____ SUPPLIED DATA

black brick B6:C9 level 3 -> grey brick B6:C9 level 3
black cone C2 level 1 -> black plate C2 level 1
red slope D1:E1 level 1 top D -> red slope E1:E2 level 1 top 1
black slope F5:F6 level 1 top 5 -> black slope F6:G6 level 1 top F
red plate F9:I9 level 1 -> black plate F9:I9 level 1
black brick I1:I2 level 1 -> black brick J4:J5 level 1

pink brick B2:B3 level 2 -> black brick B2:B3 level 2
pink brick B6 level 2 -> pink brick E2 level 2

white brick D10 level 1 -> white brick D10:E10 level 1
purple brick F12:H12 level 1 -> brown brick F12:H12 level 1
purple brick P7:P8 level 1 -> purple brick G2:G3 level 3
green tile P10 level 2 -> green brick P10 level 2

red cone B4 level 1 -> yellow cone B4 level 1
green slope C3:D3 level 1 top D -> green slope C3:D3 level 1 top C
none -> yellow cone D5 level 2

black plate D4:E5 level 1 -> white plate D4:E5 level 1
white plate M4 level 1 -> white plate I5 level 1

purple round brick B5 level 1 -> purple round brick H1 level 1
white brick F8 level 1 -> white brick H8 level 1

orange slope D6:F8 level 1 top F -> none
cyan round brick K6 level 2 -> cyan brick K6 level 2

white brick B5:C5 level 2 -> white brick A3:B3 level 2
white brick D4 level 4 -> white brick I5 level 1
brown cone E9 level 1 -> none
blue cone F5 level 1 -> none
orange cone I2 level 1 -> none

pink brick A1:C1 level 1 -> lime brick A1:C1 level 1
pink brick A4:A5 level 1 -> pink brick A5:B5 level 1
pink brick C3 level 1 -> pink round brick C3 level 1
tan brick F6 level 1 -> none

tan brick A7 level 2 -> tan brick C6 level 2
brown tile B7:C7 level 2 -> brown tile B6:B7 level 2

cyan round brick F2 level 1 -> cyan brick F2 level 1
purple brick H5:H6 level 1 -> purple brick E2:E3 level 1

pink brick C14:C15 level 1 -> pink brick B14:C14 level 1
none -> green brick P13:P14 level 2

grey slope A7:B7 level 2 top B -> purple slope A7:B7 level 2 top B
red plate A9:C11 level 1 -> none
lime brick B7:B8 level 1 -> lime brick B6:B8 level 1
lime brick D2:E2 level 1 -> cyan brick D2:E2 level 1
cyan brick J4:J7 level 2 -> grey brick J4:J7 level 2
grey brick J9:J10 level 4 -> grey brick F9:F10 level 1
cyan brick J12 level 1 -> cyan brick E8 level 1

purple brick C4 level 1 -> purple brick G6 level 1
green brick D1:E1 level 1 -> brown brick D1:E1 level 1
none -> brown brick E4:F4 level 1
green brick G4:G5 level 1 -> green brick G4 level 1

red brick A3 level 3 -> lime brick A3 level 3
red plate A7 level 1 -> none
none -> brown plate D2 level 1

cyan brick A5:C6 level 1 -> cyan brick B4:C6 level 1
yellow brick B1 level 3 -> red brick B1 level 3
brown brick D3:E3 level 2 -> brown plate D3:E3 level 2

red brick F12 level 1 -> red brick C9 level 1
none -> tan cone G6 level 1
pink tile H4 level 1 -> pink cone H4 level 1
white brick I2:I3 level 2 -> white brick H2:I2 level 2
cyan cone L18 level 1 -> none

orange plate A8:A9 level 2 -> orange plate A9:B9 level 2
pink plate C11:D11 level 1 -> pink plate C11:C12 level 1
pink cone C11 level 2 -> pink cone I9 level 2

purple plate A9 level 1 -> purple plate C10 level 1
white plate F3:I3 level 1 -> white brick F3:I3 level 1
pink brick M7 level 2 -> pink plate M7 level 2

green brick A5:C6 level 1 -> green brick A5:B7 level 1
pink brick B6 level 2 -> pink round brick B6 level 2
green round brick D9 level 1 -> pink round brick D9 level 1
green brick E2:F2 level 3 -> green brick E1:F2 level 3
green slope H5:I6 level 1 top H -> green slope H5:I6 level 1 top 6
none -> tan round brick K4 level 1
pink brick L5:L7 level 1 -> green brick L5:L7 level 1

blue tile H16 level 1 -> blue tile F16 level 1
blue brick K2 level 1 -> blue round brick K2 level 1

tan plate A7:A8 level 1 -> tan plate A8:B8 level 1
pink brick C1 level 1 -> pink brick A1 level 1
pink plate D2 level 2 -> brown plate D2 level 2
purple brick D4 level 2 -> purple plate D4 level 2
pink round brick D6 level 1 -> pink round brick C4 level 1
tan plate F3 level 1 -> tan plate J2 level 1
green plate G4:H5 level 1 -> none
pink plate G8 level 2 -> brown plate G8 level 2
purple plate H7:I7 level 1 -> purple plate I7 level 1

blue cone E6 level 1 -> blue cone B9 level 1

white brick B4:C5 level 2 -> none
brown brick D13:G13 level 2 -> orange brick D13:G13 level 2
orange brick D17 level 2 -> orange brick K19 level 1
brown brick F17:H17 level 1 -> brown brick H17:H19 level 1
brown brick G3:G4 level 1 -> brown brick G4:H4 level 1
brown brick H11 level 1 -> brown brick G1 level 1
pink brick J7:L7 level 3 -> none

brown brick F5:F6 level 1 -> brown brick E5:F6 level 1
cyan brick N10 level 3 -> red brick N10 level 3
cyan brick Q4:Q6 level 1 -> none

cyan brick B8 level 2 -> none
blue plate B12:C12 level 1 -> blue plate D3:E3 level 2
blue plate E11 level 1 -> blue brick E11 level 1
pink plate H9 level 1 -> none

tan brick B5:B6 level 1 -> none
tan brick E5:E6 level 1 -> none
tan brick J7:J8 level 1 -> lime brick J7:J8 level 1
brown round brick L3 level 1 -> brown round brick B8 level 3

________

All of the entries above need to be reproduced exactly.

black brick B6:C9 level 3 -> grey brick B6:C9 level 3
black cone C2 level 1 -> black plate C2 level 1
red slope D1:E1 level 1 top D -> red slope E1:E2 level 1 top 1
black slope F5:F6 level 1 top 5 -> black slope F6:G6 level 1 top F
red plate F9:I9 level 1 -> black plate F9:I9 level 1
black brick I1:I2 level 1 -> black brick J4:J5 level 1

pink brick B2:B3 level 2 -> black brick B2:B3 level 2
pink brick B6 level 2 -> pink brick E2 level 2

white brick D10 level 1 -> white brick D10:E10 level 1
purple brick F12:H12 level 1 -> brown brick F12:H12 level 1
purple brick P7:P8 level 1 -> purple brick G2:G3 level 3
green tile P10 level 2 -> green brick P10 level 2

red cone B4 level 1 -> yellow cone B4 level 1
green slope C3:D3 level 1 top D -> green slope C3:D3 level 1 top C
none -> yellow cone D5 level 2

black plate D4:E5 level 1 -> white plate D4:E5 level 1
white plate M4 level 1 -> white plate I5 level 1

purple round brick B5 level 1 -> purple round brick H1 level 1
white brick F8 level 1 -> white brick H8 level 1

orange slope D6:F8 level 1 top F -> none
cyan round brick K6 level 2 -> cyan brick K6 level 2

white brick B5:C5 level 2 -> white brick A3:B3 level 2
white brick D4 level 4 -> white brick I5 level 1
brown cone E9 level 1 -> none
blue cone F5 level 1 -> none
orange cone I2 level 1 -> none

pink brick A1:C1 level 1 -> lime brick A1:C1 level 1
pink brick A4:A5 level 1 -> pink brick A5:B5 level 1
pink brick C3 level 1 -> pink round brick C3 level 1
tan brick F6 level 1 -> none

tan brick A7 level 2 -> tan brick C6 level 2
brown tile B7:C7 level 2 -> brown tile B6:B7 level 2

cyan round brick F2 level 1 -> cyan brick F2 level 1
purple brick H5:H6 level 1 -> purple brick E2:E3 level 1

pink brick C14:C15 level 1 -> pink brick B14:C14 level 1
none -> green brick P13:P14 level 2

grey slope A7:B7 level 2 top B -> purple slope A7:B7 level 2 top B
red plate A9:C11 level 1 -> none
lime brick B7:B8 level 1 -> lime brick B6:B8 level 1
lime brick D2:E2 level 1 -> cyan brick D2:E2 level 1
cyan brick J4:J7 level 2 -> grey brick J4:J7 level 2
grey brick J9:J10 level 4 -> grey brick F9:F10 level 1
cyan brick J12 level 1 -> cyan brick E8 level 1

purple brick C4 level 1 -> purple brick G6 level 1
green brick D1:E1 level 1 -> brown brick D1:E1 level 1
none -> brown brick E4:F4 level 1
green brick G4:G5 level 1 -> green brick G4 level 1

red brick A3 level 3 -> lime brick A3 level 3
red plate A7 level 1 -> none
none -> brown plate D2 level 1

cyan brick A5:C6 level 1 -> cyan brick B4:C6 level 1
yellow brick B1 level 3 -> red brick B1 level 3
brown brick D3:E3 level 2 -> brown plate D3:E3 level 2

red brick F12 level 1 -> red brick C9 level 1
none -> tan cone G6 level 1
pink tile H4 level 1 -> pink cone H4 level 1
white brick I2:I3 level 2 -> white brick H2:I2 level 2
cyan cone L18 level 1 -> none

orange plate A8:A9 level 2 -> orange plate A9:B9 level 2
pink plate C11:D11 level 1 -> pink plate C11:C12 level 1
pink cone C11 level 2 -> pink cone I9 level 2

purple plate A9 level 1 -> purple plate C10 level 1
white plate F3:I3 level 1 -> white brick F3:I3 level 1
pink brick M7 level 2 -> pink plate M7 level 2

green brick A5:C6 level 1 -> green brick A5:B7 level 1
pink brick B6 level 2 -> pink round brick B6 level 2
green round brick D9 level 1 -> pink round brick D9 level 1
green brick E2:F2 level 3 -> green brick E1:F2 level 3
green slope H5:I6 level 1 top H -> green slope H5:I6 level 1 top 6
none -> tan round brick K4 level 1
pink brick L5:L7 level 1 -> green brick L5:L7 level 1

blue tile H16 level 1 -> blue tile F16 level 1
blue brick K2 level 1 -> blue round brick K2 level 1

tan plate A7:A8 level 1 -> tan plate A8:B8 level 1
pink brick C1 level 1 -> pink brick A1 level 1
pink plate D2 level 2 -> brown plate D2 level 2
purple brick D4 level 2 -> purple plate D4 level 2
pink round brick D6 level 1 -> pink round brick C4 level 1
tan plate F3 level 1 -> tan plate J2 level 1
green plate G4:H5 level 1 -> none
pink plate G8 level 2 -> brown plate G8 level 2
purple plate H7:I7 level 1 -> purple plate I7 level 1

blue cone E6 level 1 -> blue cone B9 level 1

white brick B4:C5 level 2 -> none
brown brick D13:G13 level 2 -> orange brick D13:G13 level 2
orange brick D17 level 2 -> orange brick K19 level 1
brown brick F17:H17 level 1 -> brown brick H17:H19 level 1
brown brick G3:G4 level 1 -> brown brick G4:H4 level 1
brown brick H11 level 1 -> brown brick G1 level 1
pink brick J7:L7 level 3 -> none

brown brick F5:F6 level 1 -> brown brick E5:F6 level 1
cyan brick N10 level 3 -> red brick N10 level 3
cyan brick Q4:Q6 level 1 -> none

cyan brick B8 level 2 -> none
blue plate B12:C12 level 1 -> blue plate D3:E3 level 2
blue plate E11 level 1 -> blue brick E11 level 1
pink plate H9 level 1 -> none

tan brick B5:B6 level 1 -> none
tan brick E5:E6 level 1 -> none
tan brick J7:J8 level 1 -> lime brick J7:J8 level 1
brown round brick L3 level 1 -> brown round brick B8 level 3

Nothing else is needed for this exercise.